DATASET
============================================================
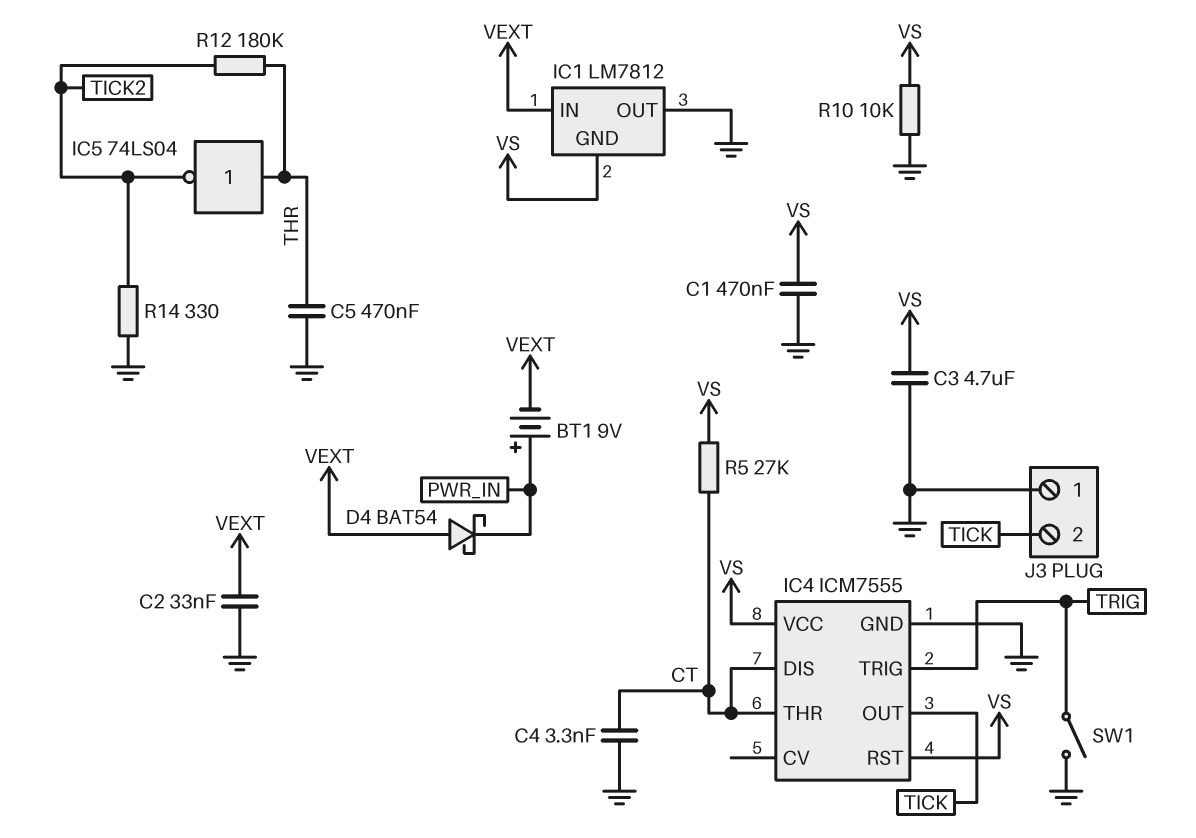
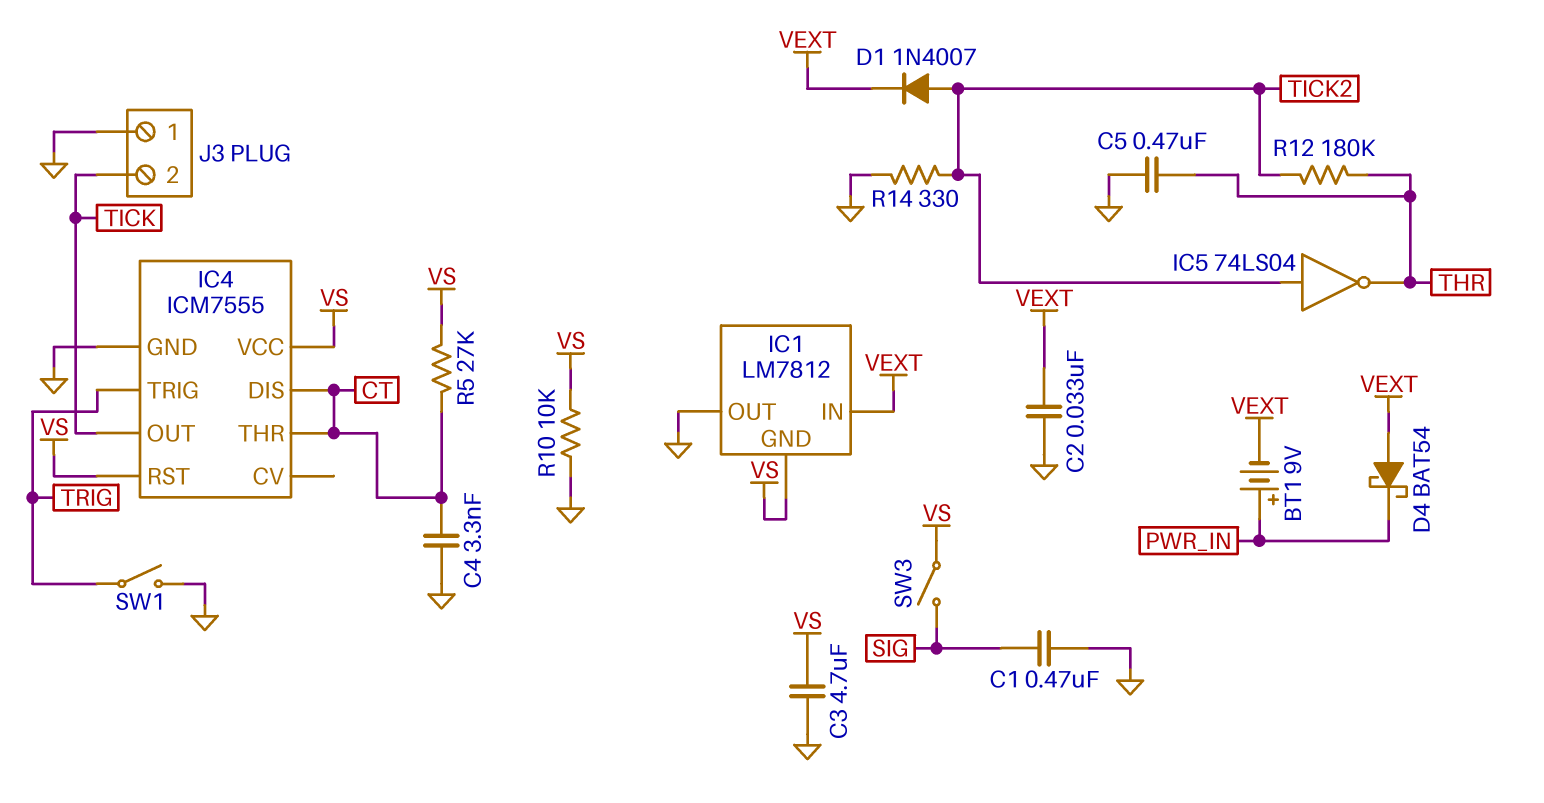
C1: 470nF (GND, VS) -> 470nF (GND, SIG)
D1: none -> diode 1N4007 (A TICK2, K VEXT)
IC5: NOT 74LS04 (in THR, out TICK2) -> NOT 74LS04 (in TICK2, out THR)
SW3: none -> switch (SIG, VS)

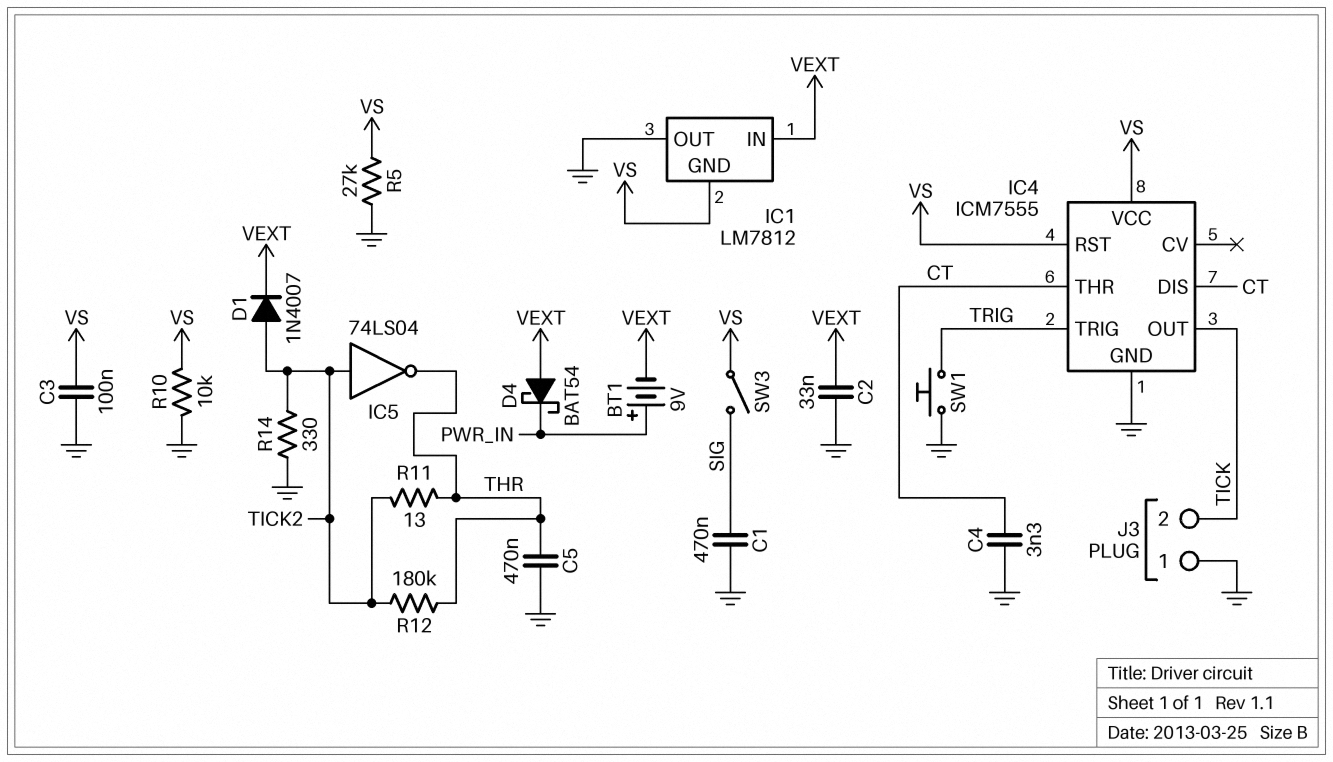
C3: 4.7uF (GND, VS) -> 100nF (GND, VS)
R5: 27k (CT, VS) -> 27k (GND, VS)
R11: none -> 13 (THR, TICK2)
SW1: switch (GND, TRIG) -> button (GND, TRIG)

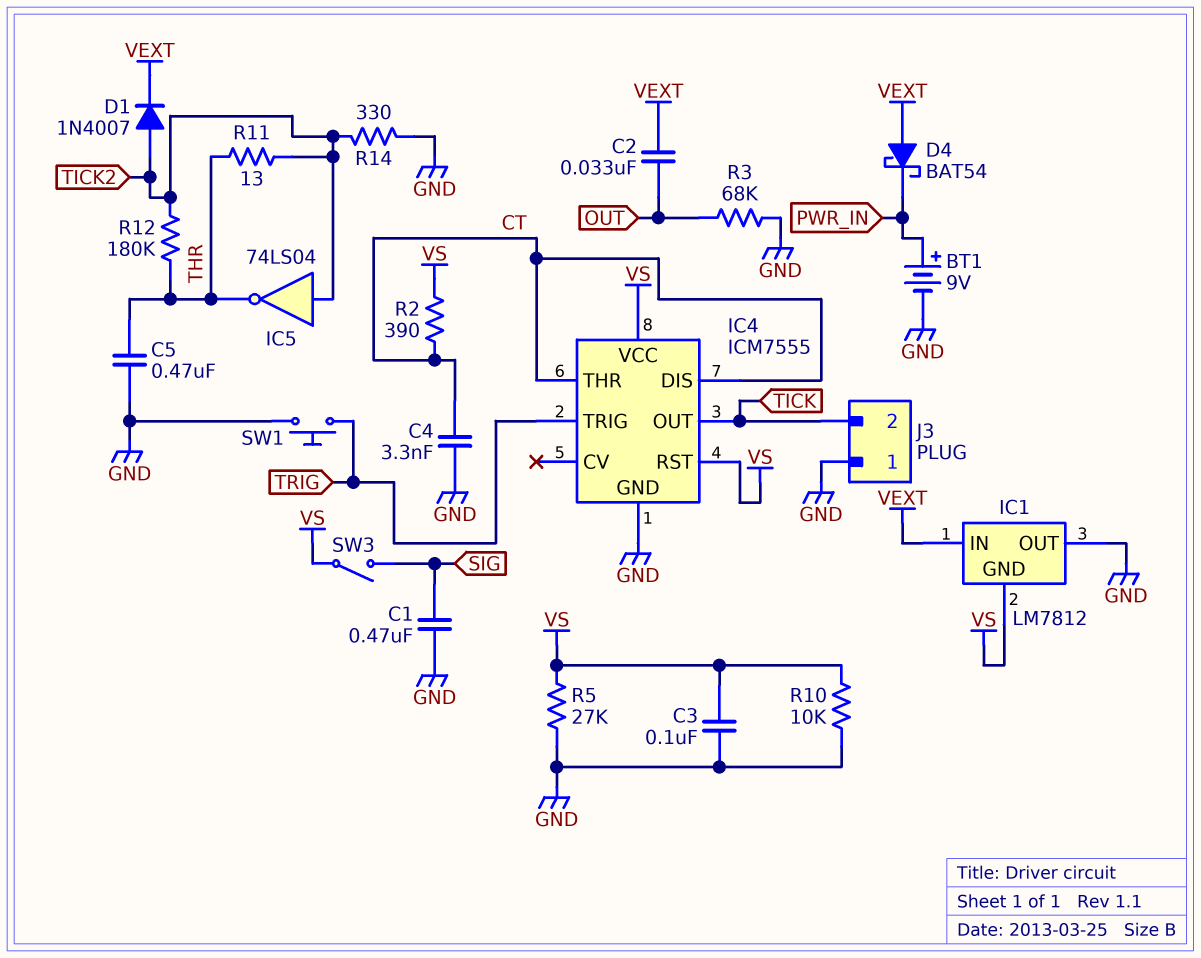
BT1: 9V (plus PWR_IN, minus VEXT) -> 9V (plus PWR_IN, minus GND)
C2: 33nF (GND, VEXT) -> 33nF (OUT, VEXT)
R2: none -> 390 (CT, VS)
R3: none -> 68k (GND, OUT)

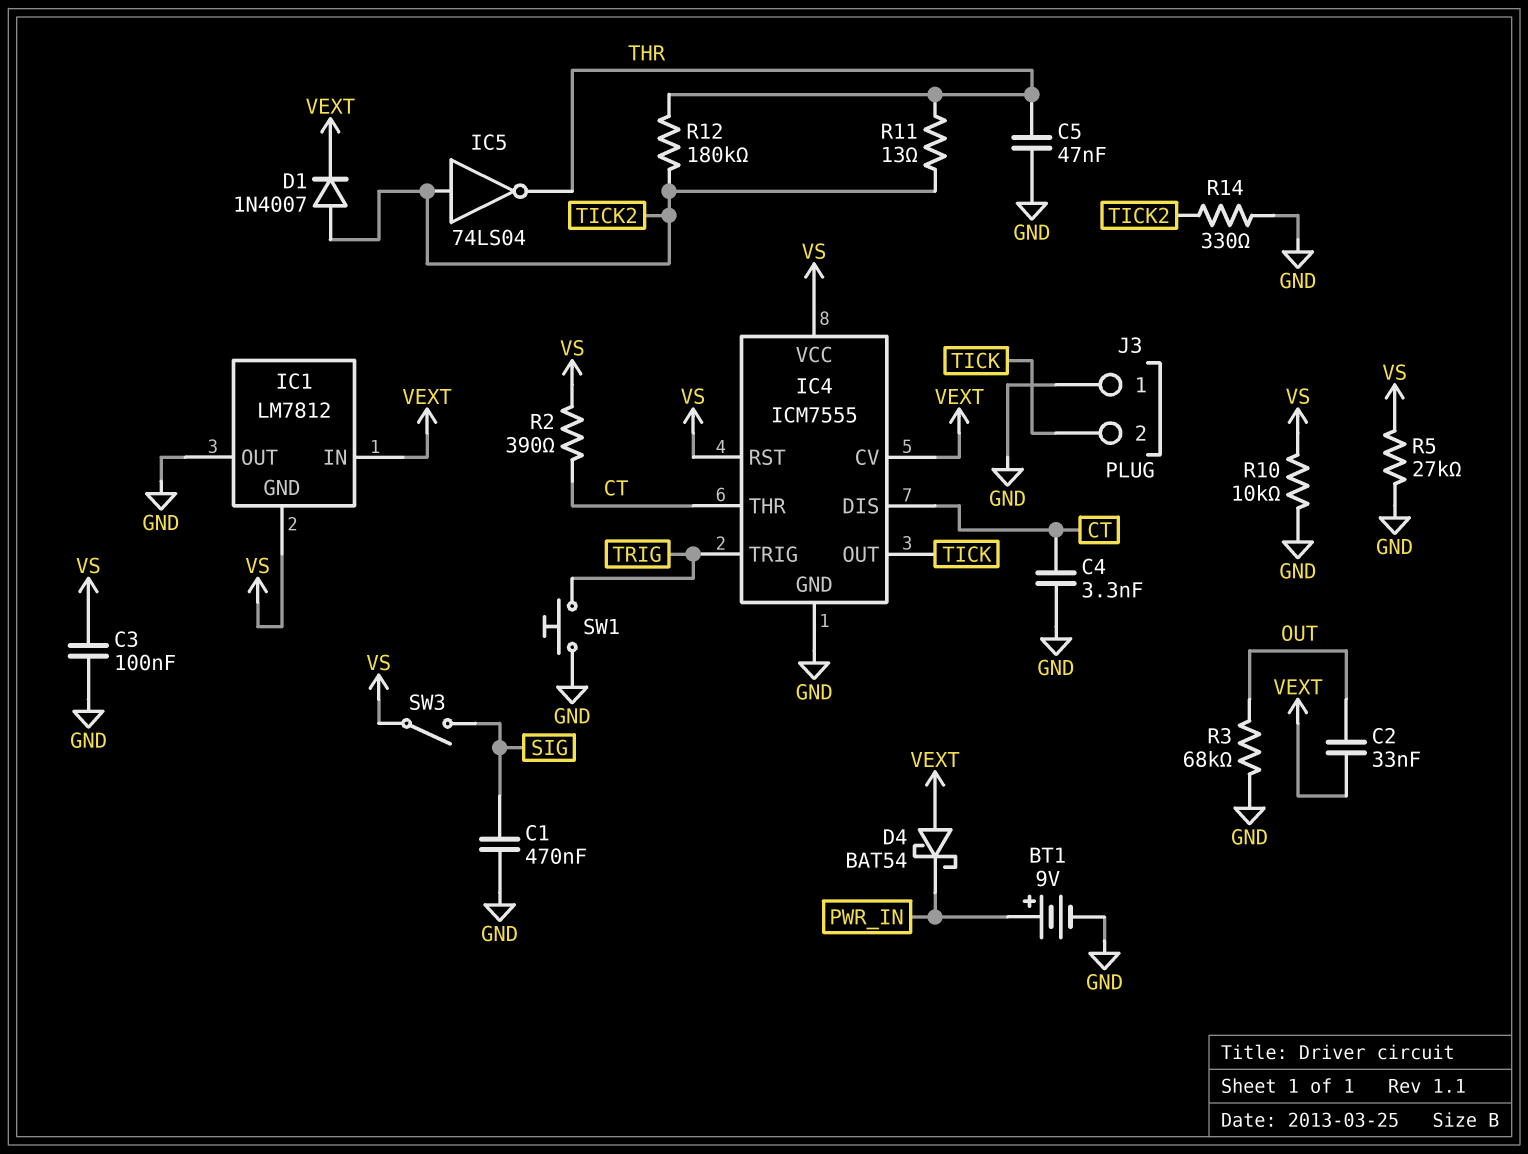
C5: 470nF (GND, THR) -> 47nF (GND, THR)
IC4 pin CV: none -> VEXT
============================================================
PROBLEM DETAILS
What you return must match the material above exactly, minus its pictures.

SOLUTION
C1: 470nF (GND, VS) -> 470nF (GND, SIG)
D1: none -> diode 1N4007 (A TICK2, K VEXT)
IC5: NOT 74LS04 (in THR, out TICK2) -> NOT 74LS04 (in TICK2, out THR)
SW3: none -> switch (SIG, VS)

C3: 4.7uF (GND, VS) -> 100nF (GND, VS)
R5: 27k (CT, VS) -> 27k (GND, VS)
R11: none -> 13 (THR, TICK2)
SW1: switch (GND, TRIG) -> button (GND, TRIG)

BT1: 9V (plus PWR_IN, minus VEXT) -> 9V (plus PWR_IN, minus GND)
C2: 33nF (GND, VEXT) -> 33nF (OUT, VEXT)
R2: none -> 390 (CT, VS)
R3: none -> 68k (GND, OUT)

C5: 470nF (GND, THR) -> 47nF (GND, THR)
IC4 pin CV: none -> VEXT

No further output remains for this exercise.